EXERCISE: Tell how many lines of the data include the word "green". Nothing but the number belongs in the answer.

========

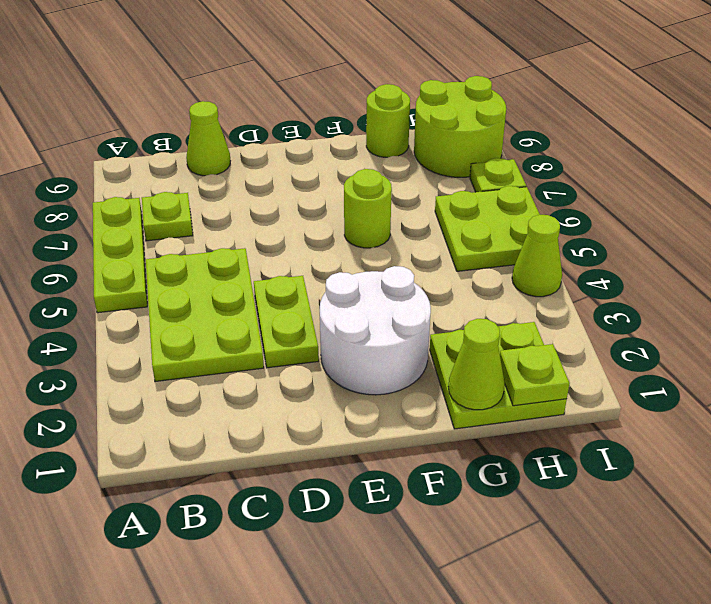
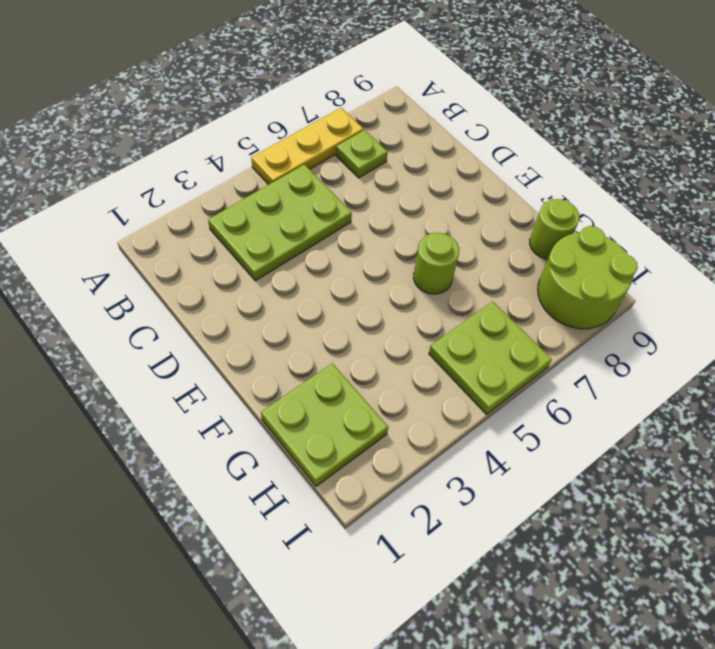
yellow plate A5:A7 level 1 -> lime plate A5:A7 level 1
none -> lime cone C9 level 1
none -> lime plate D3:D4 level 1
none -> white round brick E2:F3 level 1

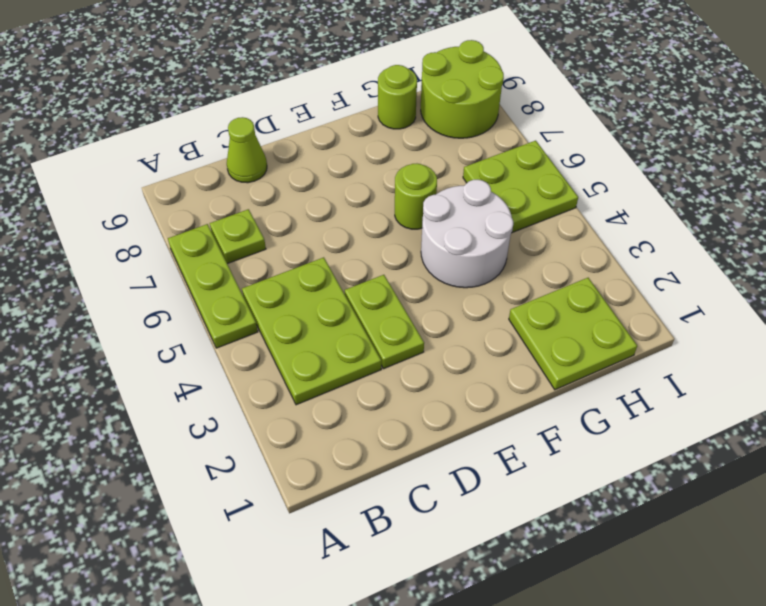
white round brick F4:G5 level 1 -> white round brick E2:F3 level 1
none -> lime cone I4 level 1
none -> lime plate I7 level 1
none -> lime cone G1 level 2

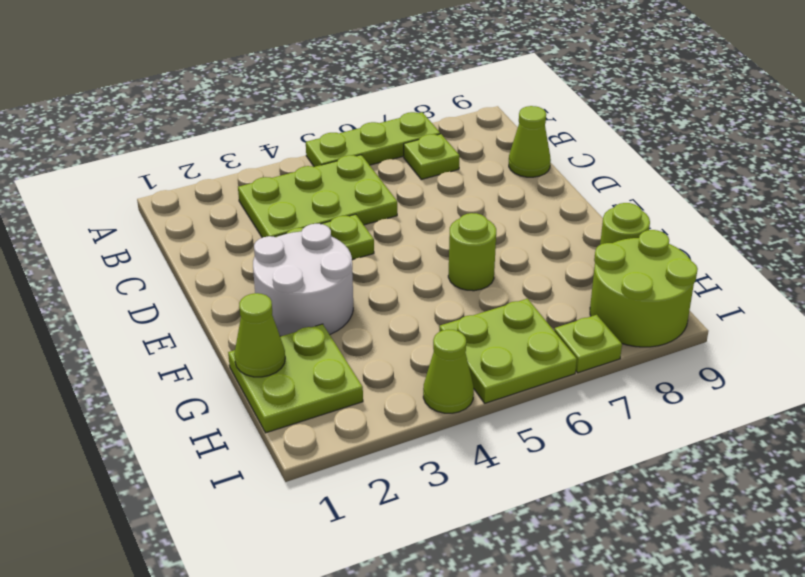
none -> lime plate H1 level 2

========

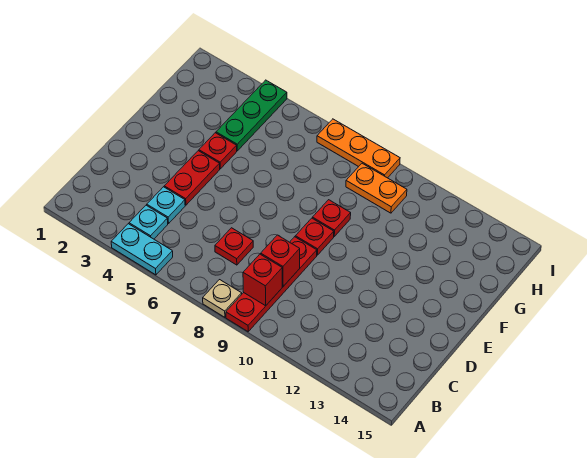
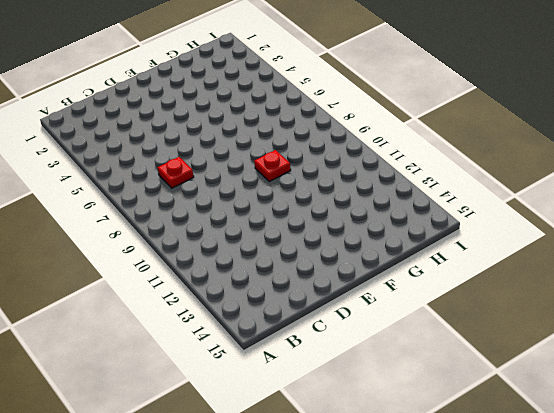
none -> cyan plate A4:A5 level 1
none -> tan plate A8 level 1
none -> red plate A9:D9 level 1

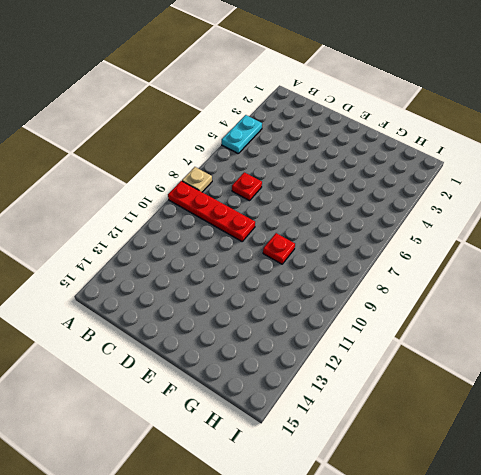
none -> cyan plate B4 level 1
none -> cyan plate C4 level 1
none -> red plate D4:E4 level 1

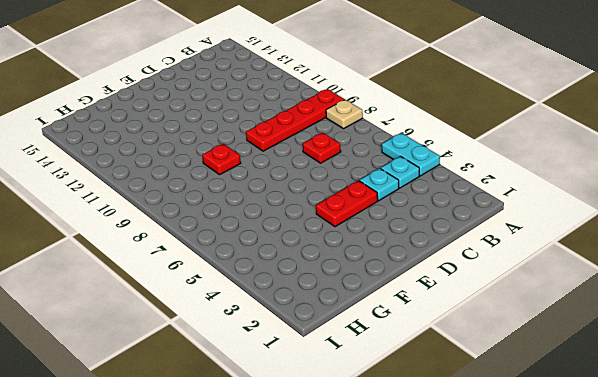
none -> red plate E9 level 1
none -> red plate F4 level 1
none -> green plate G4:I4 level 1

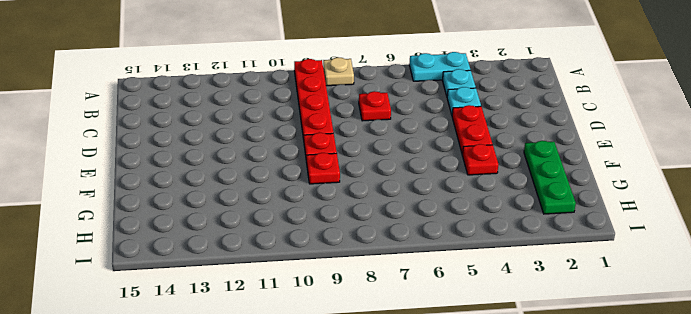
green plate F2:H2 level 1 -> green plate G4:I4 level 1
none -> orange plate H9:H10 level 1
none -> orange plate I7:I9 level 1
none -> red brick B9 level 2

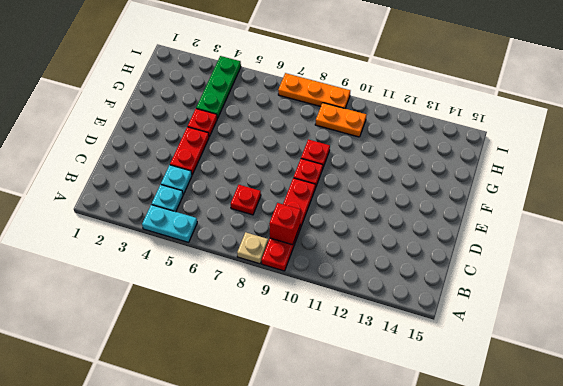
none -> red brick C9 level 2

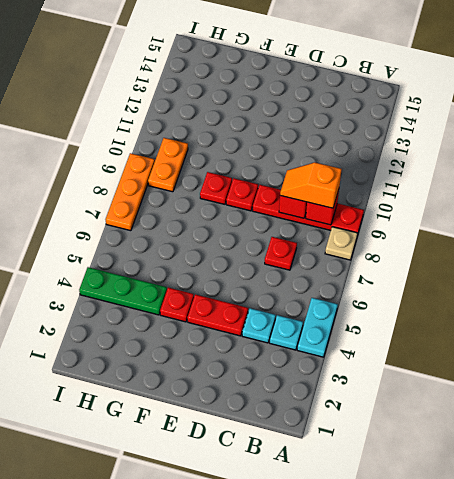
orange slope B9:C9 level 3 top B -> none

========

ANSWER SPACE: 2